▸ EXERCISE DIRECTIONS:
Pull out every line of the material that contains the string "kern".

▸ INPUT:
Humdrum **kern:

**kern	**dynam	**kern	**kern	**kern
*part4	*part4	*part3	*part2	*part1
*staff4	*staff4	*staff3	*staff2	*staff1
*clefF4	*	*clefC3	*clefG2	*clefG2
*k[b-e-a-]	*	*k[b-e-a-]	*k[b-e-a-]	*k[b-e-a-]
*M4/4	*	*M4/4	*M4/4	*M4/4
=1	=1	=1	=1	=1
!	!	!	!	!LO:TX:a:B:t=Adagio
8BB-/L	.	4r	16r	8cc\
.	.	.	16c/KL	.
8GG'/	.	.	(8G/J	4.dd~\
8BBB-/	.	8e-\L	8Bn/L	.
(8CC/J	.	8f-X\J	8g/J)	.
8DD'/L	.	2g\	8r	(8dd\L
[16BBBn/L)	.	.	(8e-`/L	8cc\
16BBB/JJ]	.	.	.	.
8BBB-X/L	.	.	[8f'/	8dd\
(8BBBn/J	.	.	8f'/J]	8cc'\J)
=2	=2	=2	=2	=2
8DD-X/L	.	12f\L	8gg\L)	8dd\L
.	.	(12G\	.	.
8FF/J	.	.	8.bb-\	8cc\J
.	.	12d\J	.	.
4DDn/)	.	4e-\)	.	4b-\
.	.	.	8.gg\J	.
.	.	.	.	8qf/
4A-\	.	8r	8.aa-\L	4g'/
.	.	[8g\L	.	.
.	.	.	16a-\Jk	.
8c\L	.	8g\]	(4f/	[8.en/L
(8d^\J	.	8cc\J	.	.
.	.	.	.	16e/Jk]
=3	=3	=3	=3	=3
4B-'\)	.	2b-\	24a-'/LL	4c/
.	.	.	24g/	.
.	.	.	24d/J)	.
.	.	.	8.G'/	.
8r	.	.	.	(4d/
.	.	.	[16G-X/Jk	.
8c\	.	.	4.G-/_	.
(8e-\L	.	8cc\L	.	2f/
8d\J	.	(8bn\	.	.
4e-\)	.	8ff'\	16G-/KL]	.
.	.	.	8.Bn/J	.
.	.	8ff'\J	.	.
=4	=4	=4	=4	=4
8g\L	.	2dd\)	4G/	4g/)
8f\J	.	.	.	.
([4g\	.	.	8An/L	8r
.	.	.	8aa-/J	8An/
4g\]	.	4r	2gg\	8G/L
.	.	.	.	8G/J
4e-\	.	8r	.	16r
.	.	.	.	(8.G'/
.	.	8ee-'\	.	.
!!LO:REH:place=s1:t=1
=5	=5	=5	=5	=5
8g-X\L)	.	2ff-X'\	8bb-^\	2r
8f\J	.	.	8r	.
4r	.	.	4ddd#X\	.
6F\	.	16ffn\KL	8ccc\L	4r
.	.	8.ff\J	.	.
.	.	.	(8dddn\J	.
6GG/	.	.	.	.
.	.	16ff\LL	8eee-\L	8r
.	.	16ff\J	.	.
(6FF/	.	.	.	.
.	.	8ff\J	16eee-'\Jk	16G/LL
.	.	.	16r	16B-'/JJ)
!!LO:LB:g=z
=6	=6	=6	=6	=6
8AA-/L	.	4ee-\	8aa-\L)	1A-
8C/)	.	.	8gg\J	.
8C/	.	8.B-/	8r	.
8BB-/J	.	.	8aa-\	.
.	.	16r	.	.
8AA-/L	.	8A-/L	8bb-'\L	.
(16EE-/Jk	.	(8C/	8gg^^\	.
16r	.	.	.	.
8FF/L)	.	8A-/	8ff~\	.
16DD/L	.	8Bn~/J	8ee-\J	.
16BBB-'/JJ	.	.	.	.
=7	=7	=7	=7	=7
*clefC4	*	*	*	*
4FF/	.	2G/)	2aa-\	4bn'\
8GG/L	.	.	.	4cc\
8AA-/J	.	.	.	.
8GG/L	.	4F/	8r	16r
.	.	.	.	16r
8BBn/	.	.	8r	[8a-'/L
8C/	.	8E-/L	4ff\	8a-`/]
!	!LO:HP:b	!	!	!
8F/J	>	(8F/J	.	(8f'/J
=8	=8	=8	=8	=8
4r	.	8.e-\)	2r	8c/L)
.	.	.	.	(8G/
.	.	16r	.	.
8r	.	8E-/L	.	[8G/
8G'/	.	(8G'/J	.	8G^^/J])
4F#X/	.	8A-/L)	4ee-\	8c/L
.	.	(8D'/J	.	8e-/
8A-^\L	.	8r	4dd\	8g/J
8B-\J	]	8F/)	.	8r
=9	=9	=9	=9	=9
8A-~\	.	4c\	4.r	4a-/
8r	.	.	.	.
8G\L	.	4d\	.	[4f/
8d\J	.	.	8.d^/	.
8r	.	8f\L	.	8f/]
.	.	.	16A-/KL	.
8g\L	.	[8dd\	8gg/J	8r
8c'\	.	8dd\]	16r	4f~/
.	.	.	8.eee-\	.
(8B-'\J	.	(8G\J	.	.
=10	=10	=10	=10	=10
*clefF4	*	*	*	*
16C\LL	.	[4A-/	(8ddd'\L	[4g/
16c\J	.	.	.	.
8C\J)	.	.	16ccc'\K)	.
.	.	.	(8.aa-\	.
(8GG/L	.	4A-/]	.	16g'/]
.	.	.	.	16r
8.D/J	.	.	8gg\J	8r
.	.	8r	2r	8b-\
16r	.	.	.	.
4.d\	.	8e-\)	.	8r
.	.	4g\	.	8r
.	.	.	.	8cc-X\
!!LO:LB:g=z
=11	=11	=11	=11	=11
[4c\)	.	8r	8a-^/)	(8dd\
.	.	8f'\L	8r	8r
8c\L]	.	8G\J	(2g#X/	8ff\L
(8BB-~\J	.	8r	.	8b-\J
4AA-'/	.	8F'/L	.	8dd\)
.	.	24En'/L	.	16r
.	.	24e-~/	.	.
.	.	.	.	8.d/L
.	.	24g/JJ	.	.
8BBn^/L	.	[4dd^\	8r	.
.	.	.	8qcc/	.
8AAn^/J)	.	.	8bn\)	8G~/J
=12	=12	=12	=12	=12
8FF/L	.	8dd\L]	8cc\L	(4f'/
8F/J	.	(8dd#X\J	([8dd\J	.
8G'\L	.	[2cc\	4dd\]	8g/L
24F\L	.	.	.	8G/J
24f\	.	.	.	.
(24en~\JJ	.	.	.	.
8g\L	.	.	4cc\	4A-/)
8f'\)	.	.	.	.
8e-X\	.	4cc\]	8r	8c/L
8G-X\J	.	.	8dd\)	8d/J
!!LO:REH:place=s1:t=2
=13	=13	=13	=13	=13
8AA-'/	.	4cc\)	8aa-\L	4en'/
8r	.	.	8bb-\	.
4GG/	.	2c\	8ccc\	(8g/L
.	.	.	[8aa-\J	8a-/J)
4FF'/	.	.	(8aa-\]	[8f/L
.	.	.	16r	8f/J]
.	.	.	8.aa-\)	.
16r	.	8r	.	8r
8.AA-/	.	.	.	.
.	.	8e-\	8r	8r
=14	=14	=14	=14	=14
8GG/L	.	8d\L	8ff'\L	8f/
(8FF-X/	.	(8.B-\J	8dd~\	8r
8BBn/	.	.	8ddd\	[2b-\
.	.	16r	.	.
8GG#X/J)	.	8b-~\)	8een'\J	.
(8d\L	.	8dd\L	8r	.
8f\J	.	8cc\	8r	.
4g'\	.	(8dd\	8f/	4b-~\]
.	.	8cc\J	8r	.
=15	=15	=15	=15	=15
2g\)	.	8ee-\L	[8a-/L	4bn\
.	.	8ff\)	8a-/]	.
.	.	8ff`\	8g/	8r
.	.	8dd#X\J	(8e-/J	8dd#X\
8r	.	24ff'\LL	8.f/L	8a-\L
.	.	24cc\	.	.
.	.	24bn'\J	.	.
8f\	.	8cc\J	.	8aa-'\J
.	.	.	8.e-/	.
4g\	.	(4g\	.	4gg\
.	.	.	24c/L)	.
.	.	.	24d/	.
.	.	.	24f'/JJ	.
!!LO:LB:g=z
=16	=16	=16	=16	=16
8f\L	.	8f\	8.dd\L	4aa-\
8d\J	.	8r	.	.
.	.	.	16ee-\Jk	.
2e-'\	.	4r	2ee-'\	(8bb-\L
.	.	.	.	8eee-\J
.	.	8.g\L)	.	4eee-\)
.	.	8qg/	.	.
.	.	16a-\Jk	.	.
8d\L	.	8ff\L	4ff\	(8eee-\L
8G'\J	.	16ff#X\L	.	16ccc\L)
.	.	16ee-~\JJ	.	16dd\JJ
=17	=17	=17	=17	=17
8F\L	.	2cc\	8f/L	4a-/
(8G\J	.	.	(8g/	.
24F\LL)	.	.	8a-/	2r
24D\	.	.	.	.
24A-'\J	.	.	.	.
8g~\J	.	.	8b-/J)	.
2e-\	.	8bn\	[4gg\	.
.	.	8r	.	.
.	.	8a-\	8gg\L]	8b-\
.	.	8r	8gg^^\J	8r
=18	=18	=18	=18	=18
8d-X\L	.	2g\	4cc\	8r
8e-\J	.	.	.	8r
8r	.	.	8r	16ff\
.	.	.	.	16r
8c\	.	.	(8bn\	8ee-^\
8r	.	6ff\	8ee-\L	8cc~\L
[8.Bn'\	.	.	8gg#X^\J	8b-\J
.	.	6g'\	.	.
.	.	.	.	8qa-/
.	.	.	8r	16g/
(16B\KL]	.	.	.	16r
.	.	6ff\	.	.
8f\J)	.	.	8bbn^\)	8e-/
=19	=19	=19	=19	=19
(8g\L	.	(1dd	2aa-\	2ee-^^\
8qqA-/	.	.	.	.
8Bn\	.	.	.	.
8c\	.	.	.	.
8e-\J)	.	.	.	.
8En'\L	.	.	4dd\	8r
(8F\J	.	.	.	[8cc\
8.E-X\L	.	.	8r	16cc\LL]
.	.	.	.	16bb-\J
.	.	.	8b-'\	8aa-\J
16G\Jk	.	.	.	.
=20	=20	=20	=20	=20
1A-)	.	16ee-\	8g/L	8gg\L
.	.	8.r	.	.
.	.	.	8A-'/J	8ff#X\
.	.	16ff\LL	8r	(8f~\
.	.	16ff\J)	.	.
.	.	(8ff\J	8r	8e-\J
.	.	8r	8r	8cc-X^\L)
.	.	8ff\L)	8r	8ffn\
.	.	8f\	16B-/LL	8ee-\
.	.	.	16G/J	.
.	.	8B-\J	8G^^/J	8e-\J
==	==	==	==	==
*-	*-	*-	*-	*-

▸ TASK ANSWER:
Humdrum **kern:
**kern	**dynam	**kern	**kern	**kern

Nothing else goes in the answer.